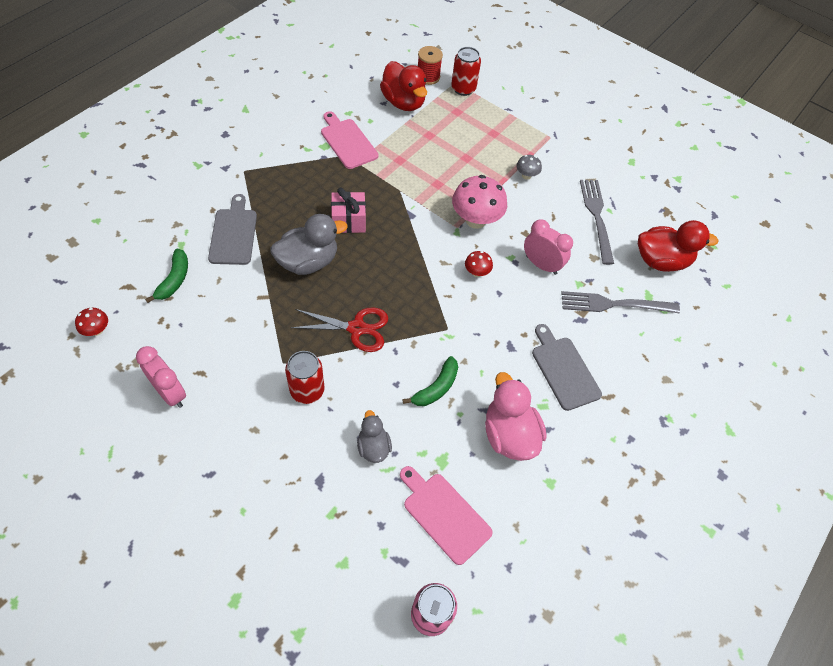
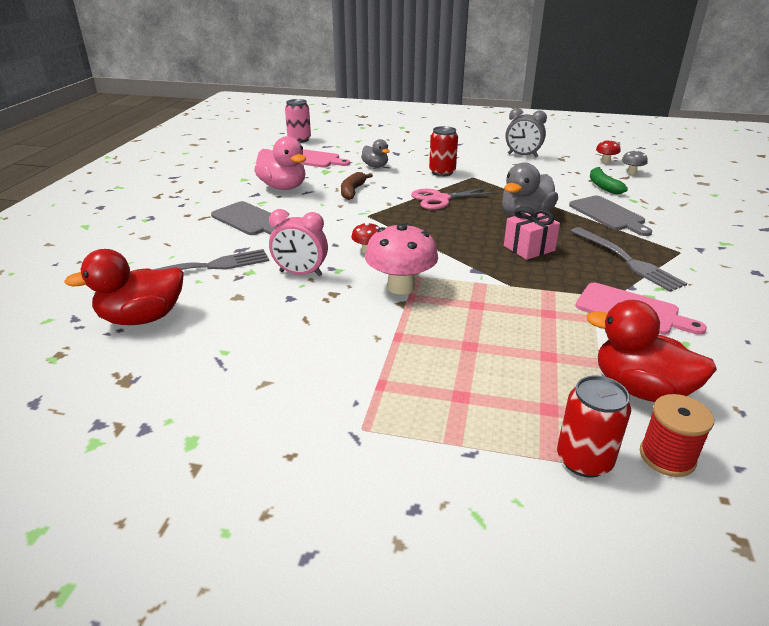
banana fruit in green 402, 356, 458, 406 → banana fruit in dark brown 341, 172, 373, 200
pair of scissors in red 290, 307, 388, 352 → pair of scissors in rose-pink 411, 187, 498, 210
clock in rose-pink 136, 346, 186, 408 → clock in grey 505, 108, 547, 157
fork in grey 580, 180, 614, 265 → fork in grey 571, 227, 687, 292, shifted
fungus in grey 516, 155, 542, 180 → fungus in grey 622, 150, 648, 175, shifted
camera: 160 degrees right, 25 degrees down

PROBLEM STATEMENT:
Restate all entries above exactly, but not the images.

RESULT FOR THIS EXERCISE:
banana fruit in green 402, 356, 458, 406 → banana fruit in dark brown 341, 172, 373, 200
pair of scissors in red 290, 307, 388, 352 → pair of scissors in rose-pink 411, 187, 498, 210
clock in rose-pink 136, 346, 186, 408 → clock in grey 505, 108, 547, 157
fork in grey 580, 180, 614, 265 → fork in grey 571, 227, 687, 292, shifted
fungus in grey 516, 155, 542, 180 → fungus in grey 622, 150, 648, 175, shifted
camera: 160 degrees right, 25 degrees down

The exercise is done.